**TO DO**
In the entries below, find every line holding the string "pink" and collect it.

**Object state comparisons**
★ ★ ★
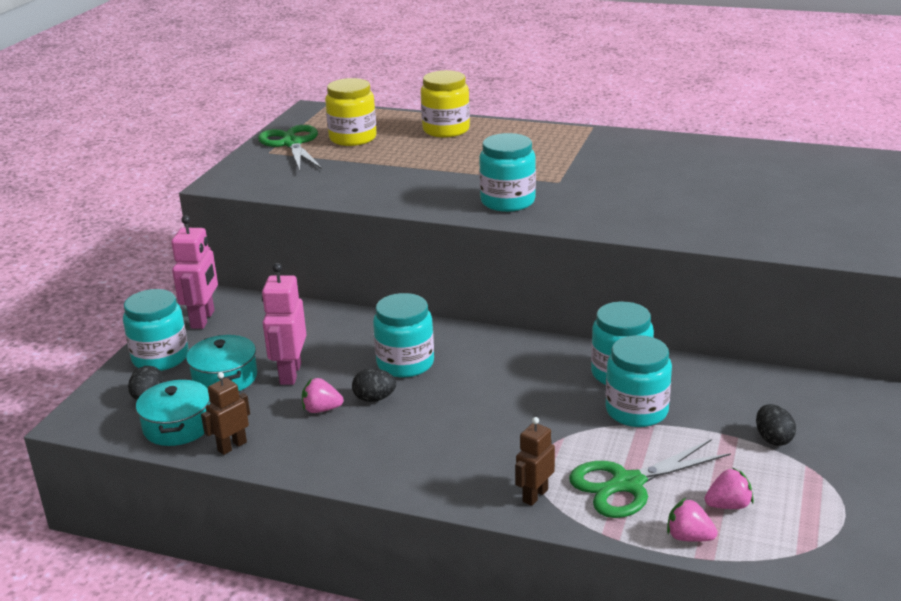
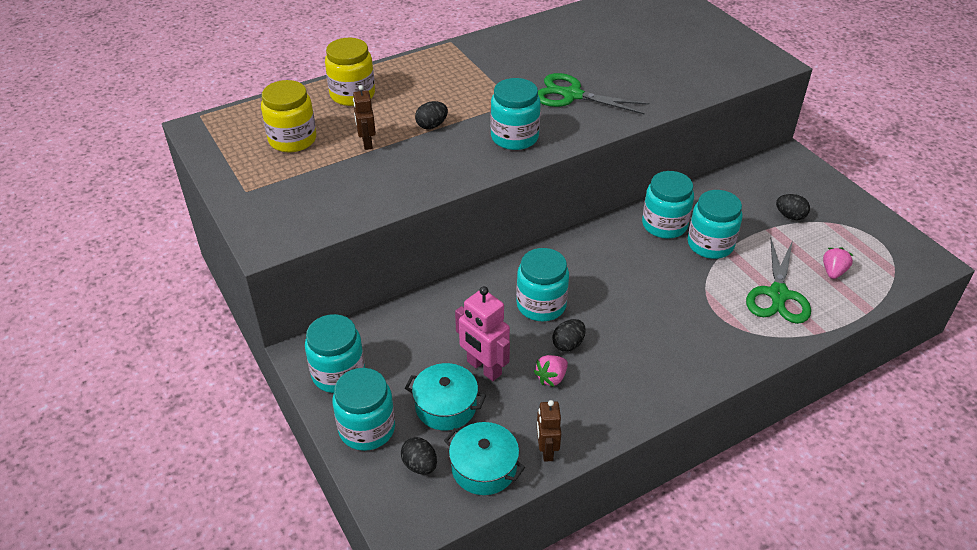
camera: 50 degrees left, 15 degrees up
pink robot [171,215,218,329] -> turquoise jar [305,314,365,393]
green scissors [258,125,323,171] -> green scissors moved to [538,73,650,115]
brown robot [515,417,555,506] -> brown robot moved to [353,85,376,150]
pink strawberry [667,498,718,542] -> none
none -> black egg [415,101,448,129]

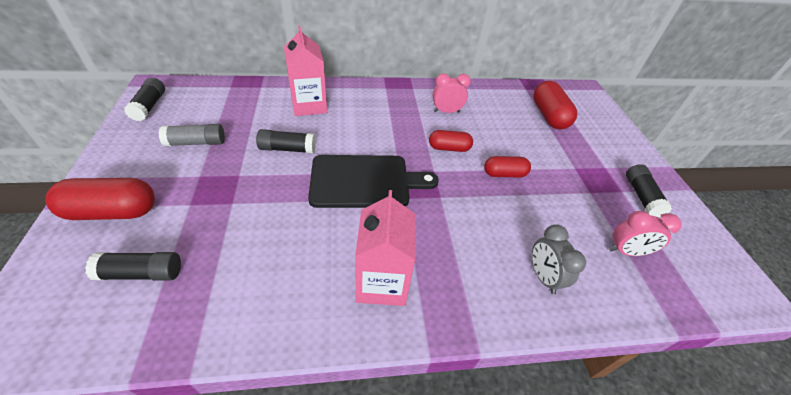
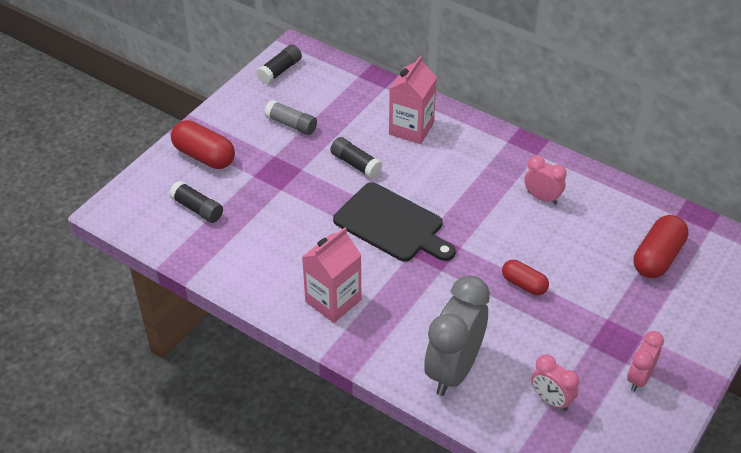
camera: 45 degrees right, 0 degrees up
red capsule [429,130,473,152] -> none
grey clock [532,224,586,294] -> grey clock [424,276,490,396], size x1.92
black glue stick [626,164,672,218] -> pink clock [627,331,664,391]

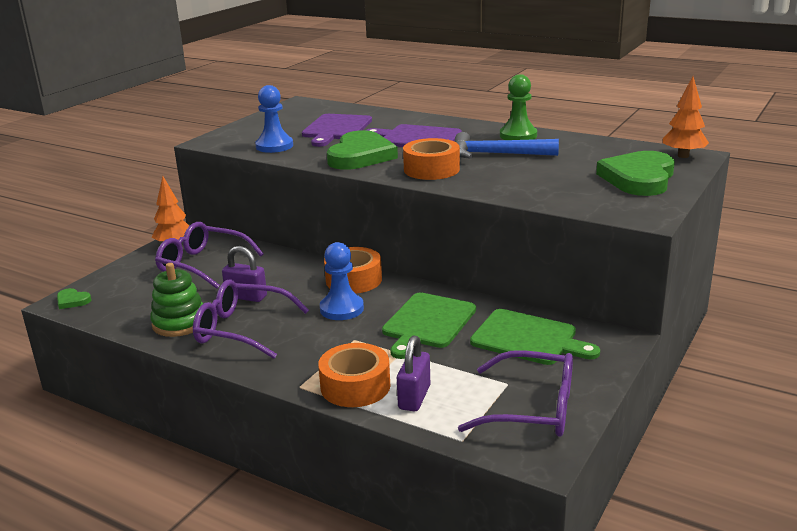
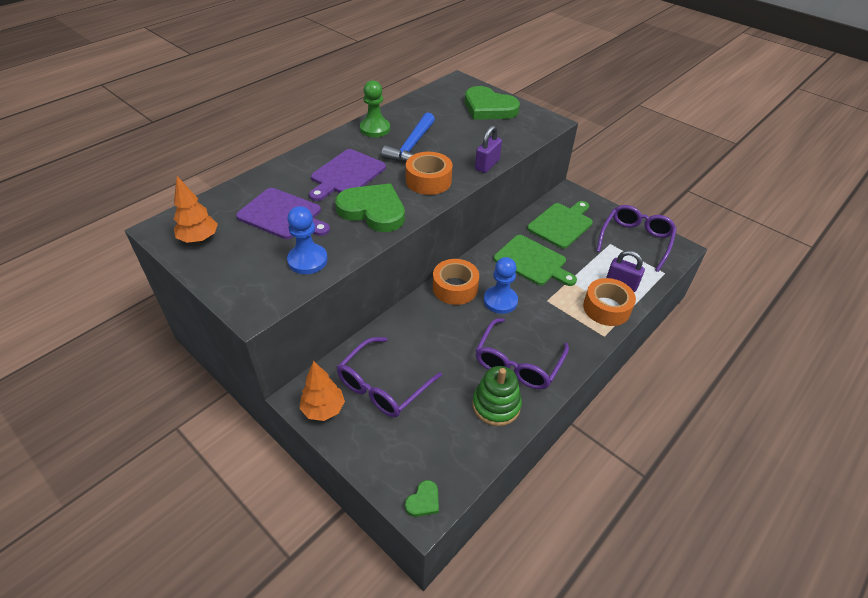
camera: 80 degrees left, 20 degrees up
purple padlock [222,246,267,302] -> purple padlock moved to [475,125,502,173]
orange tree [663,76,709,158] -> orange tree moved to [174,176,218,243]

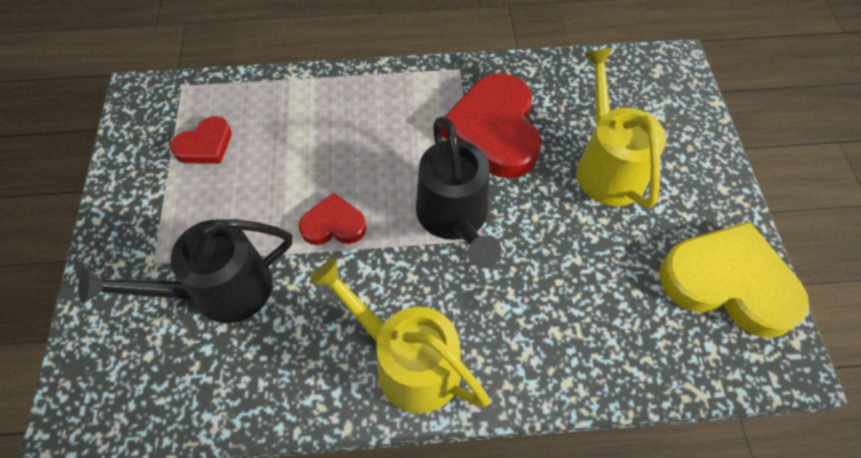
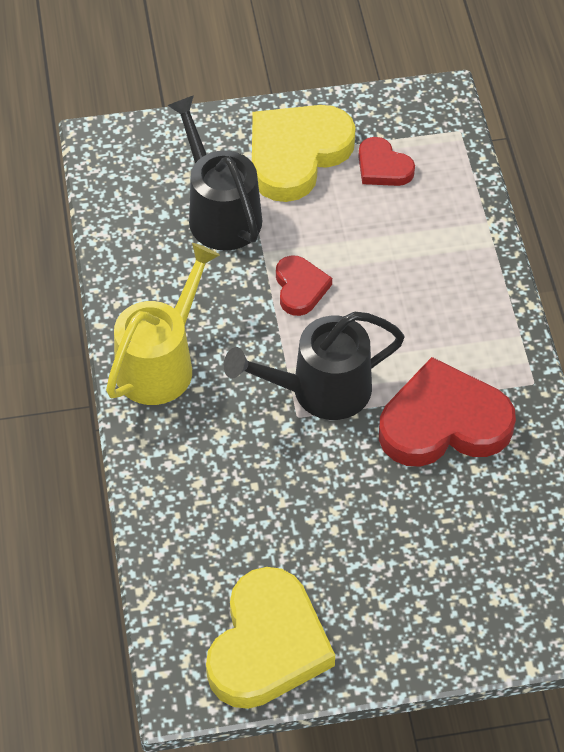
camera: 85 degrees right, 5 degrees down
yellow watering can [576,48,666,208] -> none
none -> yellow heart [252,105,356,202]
★ ★ ★
**RESULT FOR THIS TASK**
pink robot [171,215,218,329] -> turquoise jar [305,314,365,393]
pink strawberry [667,498,718,542] -> none
black glue stick [626,164,672,218] -> pink clock [627,331,664,391]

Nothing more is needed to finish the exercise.